Dataset

# # #

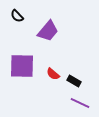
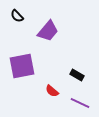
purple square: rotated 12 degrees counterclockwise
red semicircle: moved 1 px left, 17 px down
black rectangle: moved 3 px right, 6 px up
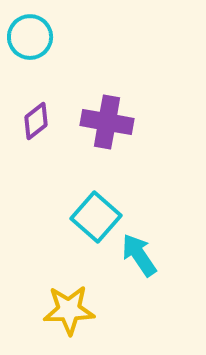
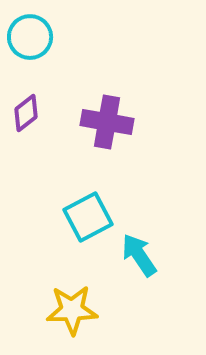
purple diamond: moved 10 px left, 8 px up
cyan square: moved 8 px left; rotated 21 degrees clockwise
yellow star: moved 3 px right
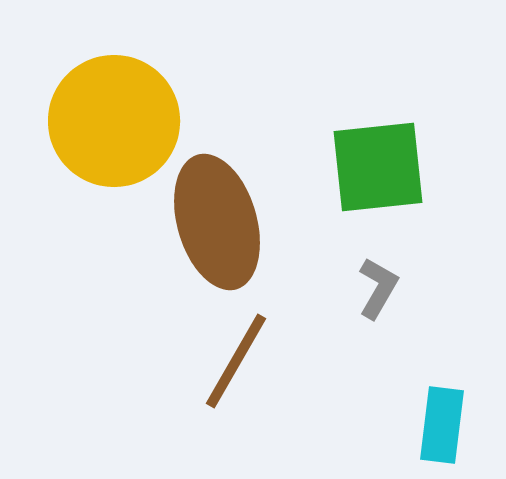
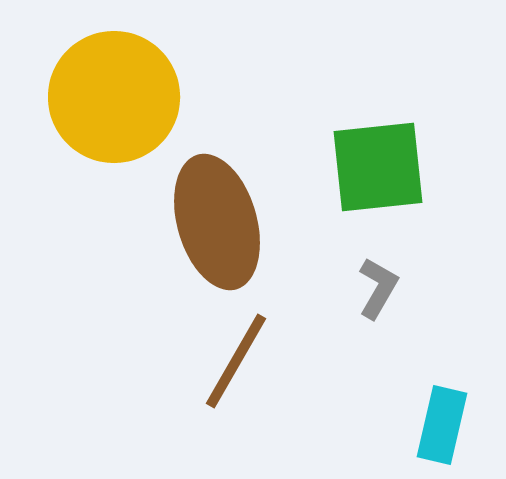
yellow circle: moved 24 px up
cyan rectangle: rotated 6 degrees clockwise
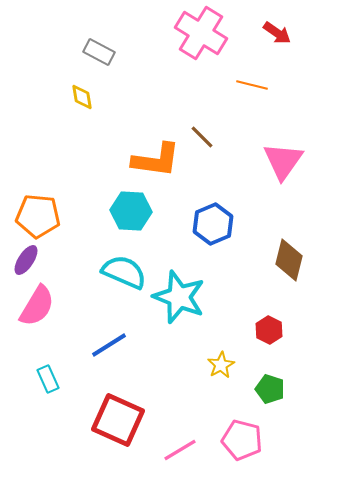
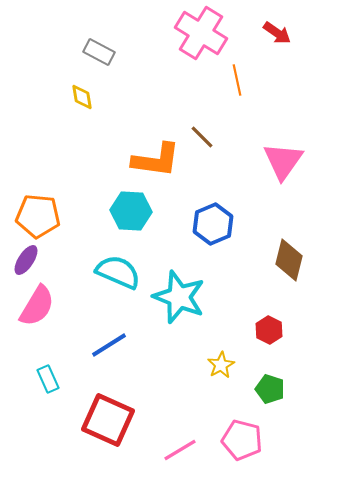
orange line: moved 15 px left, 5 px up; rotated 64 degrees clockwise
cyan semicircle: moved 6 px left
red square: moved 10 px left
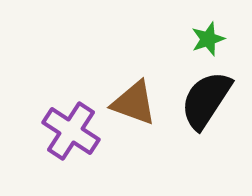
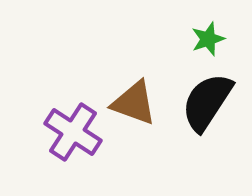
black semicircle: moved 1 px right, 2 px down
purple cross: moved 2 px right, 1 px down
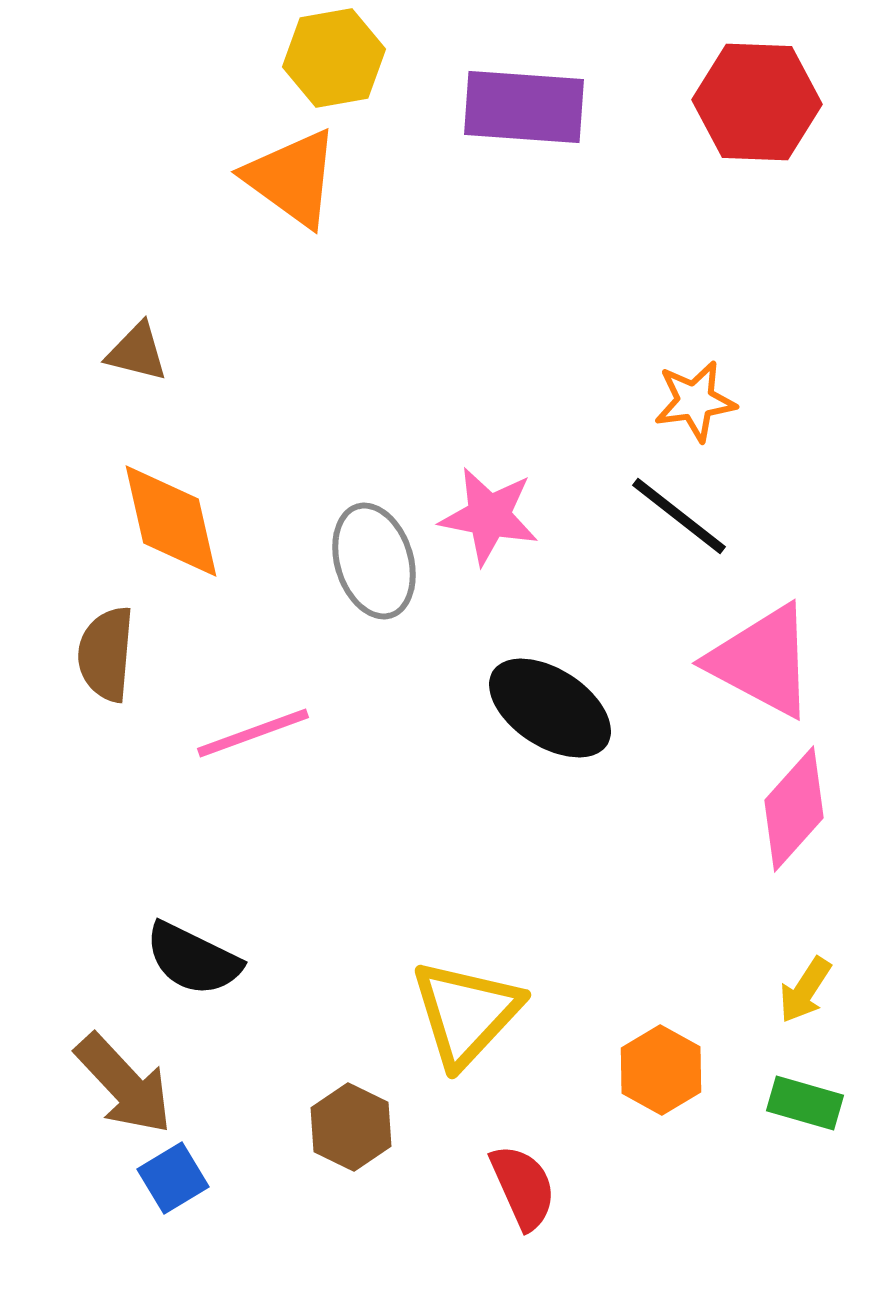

# # #

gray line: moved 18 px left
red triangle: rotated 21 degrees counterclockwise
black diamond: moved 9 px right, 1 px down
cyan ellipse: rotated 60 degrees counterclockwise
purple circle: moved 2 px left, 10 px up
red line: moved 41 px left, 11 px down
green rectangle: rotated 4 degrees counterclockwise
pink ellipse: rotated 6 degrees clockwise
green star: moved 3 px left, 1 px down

# # #

Exercise details
Of all the entries above, retype exactly the lines from the line with "red triangle: rotated" to the line with "pink ellipse: rotated 6 degrees clockwise", both included, and no others.

Solved problem
red triangle: rotated 21 degrees counterclockwise
black diamond: moved 9 px right, 1 px down
cyan ellipse: rotated 60 degrees counterclockwise
purple circle: moved 2 px left, 10 px up
red line: moved 41 px left, 11 px down
green rectangle: rotated 4 degrees counterclockwise
pink ellipse: rotated 6 degrees clockwise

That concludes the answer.